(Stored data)
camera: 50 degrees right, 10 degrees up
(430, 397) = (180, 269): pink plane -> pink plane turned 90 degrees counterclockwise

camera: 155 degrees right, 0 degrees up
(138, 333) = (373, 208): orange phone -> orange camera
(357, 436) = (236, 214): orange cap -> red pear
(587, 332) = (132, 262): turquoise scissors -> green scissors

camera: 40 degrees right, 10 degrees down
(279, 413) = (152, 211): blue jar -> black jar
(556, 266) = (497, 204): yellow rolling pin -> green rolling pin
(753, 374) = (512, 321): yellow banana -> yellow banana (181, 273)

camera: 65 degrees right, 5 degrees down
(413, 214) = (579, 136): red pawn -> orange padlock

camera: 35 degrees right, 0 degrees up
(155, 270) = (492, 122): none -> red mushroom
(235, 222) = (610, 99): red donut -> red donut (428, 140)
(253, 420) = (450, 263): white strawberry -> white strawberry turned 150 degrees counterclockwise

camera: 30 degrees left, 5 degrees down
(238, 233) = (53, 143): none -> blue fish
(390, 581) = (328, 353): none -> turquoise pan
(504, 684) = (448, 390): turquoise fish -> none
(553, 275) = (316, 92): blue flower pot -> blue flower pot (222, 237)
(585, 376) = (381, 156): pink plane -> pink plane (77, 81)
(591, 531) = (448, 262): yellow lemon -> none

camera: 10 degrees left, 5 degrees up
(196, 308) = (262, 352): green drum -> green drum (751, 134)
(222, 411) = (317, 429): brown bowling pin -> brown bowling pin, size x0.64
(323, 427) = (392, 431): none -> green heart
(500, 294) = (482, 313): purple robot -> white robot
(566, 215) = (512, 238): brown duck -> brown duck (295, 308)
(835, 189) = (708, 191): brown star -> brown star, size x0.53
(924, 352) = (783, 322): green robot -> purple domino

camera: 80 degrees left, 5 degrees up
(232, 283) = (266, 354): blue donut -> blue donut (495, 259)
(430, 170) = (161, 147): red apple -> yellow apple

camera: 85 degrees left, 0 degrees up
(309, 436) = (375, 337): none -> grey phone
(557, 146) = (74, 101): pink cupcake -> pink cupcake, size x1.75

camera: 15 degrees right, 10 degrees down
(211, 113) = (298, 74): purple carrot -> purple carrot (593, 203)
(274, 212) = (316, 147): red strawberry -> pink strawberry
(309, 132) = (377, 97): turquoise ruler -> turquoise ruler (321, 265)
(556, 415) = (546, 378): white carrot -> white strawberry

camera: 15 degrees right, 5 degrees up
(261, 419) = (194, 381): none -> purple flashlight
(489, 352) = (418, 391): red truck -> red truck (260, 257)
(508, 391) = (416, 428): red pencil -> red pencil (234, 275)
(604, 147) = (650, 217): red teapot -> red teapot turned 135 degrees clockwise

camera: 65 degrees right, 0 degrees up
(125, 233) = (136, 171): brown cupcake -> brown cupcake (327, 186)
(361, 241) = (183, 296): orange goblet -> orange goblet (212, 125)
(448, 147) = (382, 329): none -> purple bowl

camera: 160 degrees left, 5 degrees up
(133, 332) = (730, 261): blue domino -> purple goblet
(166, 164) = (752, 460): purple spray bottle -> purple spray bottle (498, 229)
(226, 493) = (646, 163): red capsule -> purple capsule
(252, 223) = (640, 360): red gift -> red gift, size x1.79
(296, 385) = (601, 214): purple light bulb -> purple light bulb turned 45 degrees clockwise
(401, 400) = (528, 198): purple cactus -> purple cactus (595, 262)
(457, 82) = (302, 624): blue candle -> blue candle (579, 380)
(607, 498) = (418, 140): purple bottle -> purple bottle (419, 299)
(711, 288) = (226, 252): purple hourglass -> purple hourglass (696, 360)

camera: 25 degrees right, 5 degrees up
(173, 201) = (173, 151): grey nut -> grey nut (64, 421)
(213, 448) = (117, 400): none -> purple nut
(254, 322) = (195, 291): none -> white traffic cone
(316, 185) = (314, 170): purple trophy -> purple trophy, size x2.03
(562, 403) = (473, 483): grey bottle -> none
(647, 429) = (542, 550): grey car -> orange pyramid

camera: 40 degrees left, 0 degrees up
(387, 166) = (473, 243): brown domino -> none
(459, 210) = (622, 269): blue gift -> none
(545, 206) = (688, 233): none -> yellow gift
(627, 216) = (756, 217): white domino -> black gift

■ EXERCISE PROMPT ■
Would you please reproduce all of the lines above exactly?

■ WORKED SOLUTION ■
camera: 50 degrees right, 10 degrees up
(430, 397) = (180, 269): pink plane -> pink plane turned 90 degrees counterclockwise

camera: 155 degrees right, 0 degrees up
(138, 333) = (373, 208): orange phone -> orange camera
(357, 436) = (236, 214): orange cap -> red pear
(587, 332) = (132, 262): turquoise scissors -> green scissors

camera: 40 degrees right, 10 degrees down
(279, 413) = (152, 211): blue jar -> black jar
(556, 266) = (497, 204): yellow rolling pin -> green rolling pin
(753, 374) = (512, 321): yellow banana -> yellow banana (181, 273)

camera: 65 degrees right, 5 degrees down
(413, 214) = (579, 136): red pawn -> orange padlock

camera: 35 degrees right, 0 degrees up
(155, 270) = (492, 122): none -> red mushroom
(235, 222) = (610, 99): red donut -> red donut (428, 140)
(253, 420) = (450, 263): white strawberry -> white strawberry turned 150 degrees counterclockwise

camera: 30 degrees left, 5 degrees down
(238, 233) = (53, 143): none -> blue fish
(390, 581) = (328, 353): none -> turquoise pan
(504, 684) = (448, 390): turquoise fish -> none
(553, 275) = (316, 92): blue flower pot -> blue flower pot (222, 237)
(585, 376) = (381, 156): pink plane -> pink plane (77, 81)
(591, 531) = (448, 262): yellow lemon -> none

camera: 10 degrees left, 5 degrees up
(196, 308) = (262, 352): green drum -> green drum (751, 134)
(222, 411) = (317, 429): brown bowling pin -> brown bowling pin, size x0.64
(323, 427) = (392, 431): none -> green heart
(500, 294) = (482, 313): purple robot -> white robot
(566, 215) = (512, 238): brown duck -> brown duck (295, 308)
(835, 189) = (708, 191): brown star -> brown star, size x0.53
(924, 352) = (783, 322): green robot -> purple domino

camera: 80 degrees left, 5 degrees up
(232, 283) = (266, 354): blue donut -> blue donut (495, 259)
(430, 170) = (161, 147): red apple -> yellow apple

camera: 85 degrees left, 0 degrees up
(309, 436) = (375, 337): none -> grey phone
(557, 146) = (74, 101): pink cupcake -> pink cupcake, size x1.75

camera: 15 degrees right, 10 degrees down
(211, 113) = (298, 74): purple carrot -> purple carrot (593, 203)
(274, 212) = (316, 147): red strawberry -> pink strawberry
(309, 132) = (377, 97): turquoise ruler -> turquoise ruler (321, 265)
(556, 415) = (546, 378): white carrot -> white strawberry

camera: 15 degrees right, 5 degrees up
(261, 419) = (194, 381): none -> purple flashlight
(489, 352) = (418, 391): red truck -> red truck (260, 257)
(508, 391) = (416, 428): red pencil -> red pencil (234, 275)
(604, 147) = (650, 217): red teapot -> red teapot turned 135 degrees clockwise

camera: 65 degrees right, 0 degrees up
(125, 233) = (136, 171): brown cupcake -> brown cupcake (327, 186)
(361, 241) = (183, 296): orange goblet -> orange goblet (212, 125)
(448, 147) = (382, 329): none -> purple bowl

camera: 160 degrees left, 5 degrees up
(133, 332) = (730, 261): blue domino -> purple goblet
(166, 164) = (752, 460): purple spray bottle -> purple spray bottle (498, 229)
(226, 493) = (646, 163): red capsule -> purple capsule
(252, 223) = (640, 360): red gift -> red gift, size x1.79
(296, 385) = (601, 214): purple light bulb -> purple light bulb turned 45 degrees clockwise
(401, 400) = (528, 198): purple cactus -> purple cactus (595, 262)
(457, 82) = (302, 624): blue candle -> blue candle (579, 380)
(607, 498) = (418, 140): purple bottle -> purple bottle (419, 299)
(711, 288) = (226, 252): purple hourglass -> purple hourglass (696, 360)

camera: 25 degrees right, 5 degrees up
(173, 201) = (173, 151): grey nut -> grey nut (64, 421)
(213, 448) = (117, 400): none -> purple nut
(254, 322) = (195, 291): none -> white traffic cone
(316, 185) = (314, 170): purple trophy -> purple trophy, size x2.03
(562, 403) = (473, 483): grey bottle -> none
(647, 429) = (542, 550): grey car -> orange pyramid

camera: 40 degrees left, 0 degrees up
(387, 166) = (473, 243): brown domino -> none
(459, 210) = (622, 269): blue gift -> none
(545, 206) = (688, 233): none -> yellow gift
(627, 216) = (756, 217): white domino -> black gift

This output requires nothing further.